- _ASSIGNMENT_
Below is a set of records; print all of them exactly as written.

Difference listings
- - - -

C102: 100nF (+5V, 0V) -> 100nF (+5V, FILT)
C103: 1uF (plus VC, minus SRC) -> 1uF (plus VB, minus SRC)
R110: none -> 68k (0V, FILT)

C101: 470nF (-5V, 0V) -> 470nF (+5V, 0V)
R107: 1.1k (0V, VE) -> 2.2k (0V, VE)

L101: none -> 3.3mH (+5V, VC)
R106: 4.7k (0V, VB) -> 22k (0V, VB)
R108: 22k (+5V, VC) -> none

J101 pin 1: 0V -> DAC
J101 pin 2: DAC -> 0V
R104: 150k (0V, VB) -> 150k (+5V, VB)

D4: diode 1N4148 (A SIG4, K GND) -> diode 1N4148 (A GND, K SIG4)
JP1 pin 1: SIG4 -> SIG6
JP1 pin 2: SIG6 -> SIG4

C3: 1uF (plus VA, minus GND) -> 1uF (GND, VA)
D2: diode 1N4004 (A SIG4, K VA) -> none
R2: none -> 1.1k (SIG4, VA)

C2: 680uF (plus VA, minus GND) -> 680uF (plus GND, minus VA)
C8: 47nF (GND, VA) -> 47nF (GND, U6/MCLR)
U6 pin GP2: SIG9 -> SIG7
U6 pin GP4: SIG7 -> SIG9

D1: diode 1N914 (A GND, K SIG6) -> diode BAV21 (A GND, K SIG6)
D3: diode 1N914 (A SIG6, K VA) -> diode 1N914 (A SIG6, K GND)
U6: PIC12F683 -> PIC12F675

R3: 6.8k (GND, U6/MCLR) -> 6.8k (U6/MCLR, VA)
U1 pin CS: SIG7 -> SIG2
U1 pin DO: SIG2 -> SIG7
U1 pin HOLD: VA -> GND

- - - -

- _ANSWER TO THE EXERCISE_
C102: 100nF (+5V, 0V) -> 100nF (+5V, FILT)
C103: 1uF (plus VC, minus SRC) -> 1uF (plus VB, minus SRC)
R110: none -> 68k (0V, FILT)

C101: 470nF (-5V, 0V) -> 470nF (+5V, 0V)
R107: 1.1k (0V, VE) -> 2.2k (0V, VE)

L101: none -> 3.3mH (+5V, VC)
R106: 4.7k (0V, VB) -> 22k (0V, VB)
R108: 22k (+5V, VC) -> none

J101 pin 1: 0V -> DAC
J101 pin 2: DAC -> 0V
R104: 150k (0V, VB) -> 150k (+5V, VB)

D4: diode 1N4148 (A SIG4, K GND) -> diode 1N4148 (A GND, K SIG4)
JP1 pin 1: SIG4 -> SIG6
JP1 pin 2: SIG6 -> SIG4

C3: 1uF (plus VA, minus GND) -> 1uF (GND, VA)
D2: diode 1N4004 (A SIG4, K VA) -> none
R2: none -> 1.1k (SIG4, VA)

C2: 680uF (plus VA, minus GND) -> 680uF (plus GND, minus VA)
C8: 47nF (GND, VA) -> 47nF (GND, U6/MCLR)
U6 pin GP2: SIG9 -> SIG7
U6 pin GP4: SIG7 -> SIG9

D1: diode 1N914 (A GND, K SIG6) -> diode BAV21 (A GND, K SIG6)
D3: diode 1N914 (A SIG6, K VA) -> diode 1N914 (A SIG6, K GND)
U6: PIC12F683 -> PIC12F675

R3: 6.8k (GND, U6/MCLR) -> 6.8k (U6/MCLR, VA)
U1 pin CS: SIG7 -> SIG2
U1 pin DO: SIG2 -> SIG7
U1 pin HOLD: VA -> GND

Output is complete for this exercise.